→ **TASK PROMPT**:
The required output is the line with "white heart: 7 -> 6" and each line that follows it to the end of the entries below, copied exactly and with nothing added.

→ **DATASET EXCERPTS**:
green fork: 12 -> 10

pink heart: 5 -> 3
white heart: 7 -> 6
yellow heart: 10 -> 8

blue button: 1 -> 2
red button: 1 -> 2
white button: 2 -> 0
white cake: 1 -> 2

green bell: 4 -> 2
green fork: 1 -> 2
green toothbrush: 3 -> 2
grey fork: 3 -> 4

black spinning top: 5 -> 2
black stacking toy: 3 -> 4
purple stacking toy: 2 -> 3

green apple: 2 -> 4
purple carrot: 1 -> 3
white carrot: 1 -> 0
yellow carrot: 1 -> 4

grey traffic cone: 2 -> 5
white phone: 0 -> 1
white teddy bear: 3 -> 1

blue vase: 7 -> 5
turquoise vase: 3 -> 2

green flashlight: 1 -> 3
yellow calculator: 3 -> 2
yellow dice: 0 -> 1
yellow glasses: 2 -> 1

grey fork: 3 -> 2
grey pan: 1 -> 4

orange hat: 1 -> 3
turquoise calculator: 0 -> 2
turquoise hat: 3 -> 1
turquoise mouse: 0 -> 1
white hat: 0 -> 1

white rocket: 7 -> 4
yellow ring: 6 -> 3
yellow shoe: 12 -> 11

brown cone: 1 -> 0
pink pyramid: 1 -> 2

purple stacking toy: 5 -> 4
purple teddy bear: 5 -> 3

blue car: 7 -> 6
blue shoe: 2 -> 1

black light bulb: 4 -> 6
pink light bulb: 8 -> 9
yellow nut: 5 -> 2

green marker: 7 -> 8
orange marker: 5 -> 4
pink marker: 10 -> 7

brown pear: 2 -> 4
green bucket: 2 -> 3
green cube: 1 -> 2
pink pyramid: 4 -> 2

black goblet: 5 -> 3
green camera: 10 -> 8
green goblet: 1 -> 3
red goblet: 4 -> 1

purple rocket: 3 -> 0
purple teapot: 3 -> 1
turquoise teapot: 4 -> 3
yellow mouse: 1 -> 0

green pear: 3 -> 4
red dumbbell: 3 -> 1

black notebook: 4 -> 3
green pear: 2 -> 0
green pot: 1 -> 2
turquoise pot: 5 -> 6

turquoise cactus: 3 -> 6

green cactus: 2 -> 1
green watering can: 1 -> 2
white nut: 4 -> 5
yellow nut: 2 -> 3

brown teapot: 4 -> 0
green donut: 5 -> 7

→ **THE COMPLETED TASK**:
white heart: 7 -> 6
yellow heart: 10 -> 8

blue button: 1 -> 2
red button: 1 -> 2
white button: 2 -> 0
white cake: 1 -> 2

green bell: 4 -> 2
green fork: 1 -> 2
green toothbrush: 3 -> 2
grey fork: 3 -> 4

black spinning top: 5 -> 2
black stacking toy: 3 -> 4
purple stacking toy: 2 -> 3

green apple: 2 -> 4
purple carrot: 1 -> 3
white carrot: 1 -> 0
yellow carrot: 1 -> 4

grey traffic cone: 2 -> 5
white phone: 0 -> 1
white teddy bear: 3 -> 1

blue vase: 7 -> 5
turquoise vase: 3 -> 2

green flashlight: 1 -> 3
yellow calculator: 3 -> 2
yellow dice: 0 -> 1
yellow glasses: 2 -> 1

grey fork: 3 -> 2
grey pan: 1 -> 4

orange hat: 1 -> 3
turquoise calculator: 0 -> 2
turquoise hat: 3 -> 1
turquoise mouse: 0 -> 1
white hat: 0 -> 1

white rocket: 7 -> 4
yellow ring: 6 -> 3
yellow shoe: 12 -> 11

brown cone: 1 -> 0
pink pyramid: 1 -> 2

purple stacking toy: 5 -> 4
purple teddy bear: 5 -> 3

blue car: 7 -> 6
blue shoe: 2 -> 1

black light bulb: 4 -> 6
pink light bulb: 8 -> 9
yellow nut: 5 -> 2

green marker: 7 -> 8
orange marker: 5 -> 4
pink marker: 10 -> 7

brown pear: 2 -> 4
green bucket: 2 -> 3
green cube: 1 -> 2
pink pyramid: 4 -> 2

black goblet: 5 -> 3
green camera: 10 -> 8
green goblet: 1 -> 3
red goblet: 4 -> 1

purple rocket: 3 -> 0
purple teapot: 3 -> 1
turquoise teapot: 4 -> 3
yellow mouse: 1 -> 0

green pear: 3 -> 4
red dumbbell: 3 -> 1

black notebook: 4 -> 3
green pear: 2 -> 0
green pot: 1 -> 2
turquoise pot: 5 -> 6

turquoise cactus: 3 -> 6

green cactus: 2 -> 1
green watering can: 1 -> 2
white nut: 4 -> 5
yellow nut: 2 -> 3

brown teapot: 4 -> 0
green donut: 5 -> 7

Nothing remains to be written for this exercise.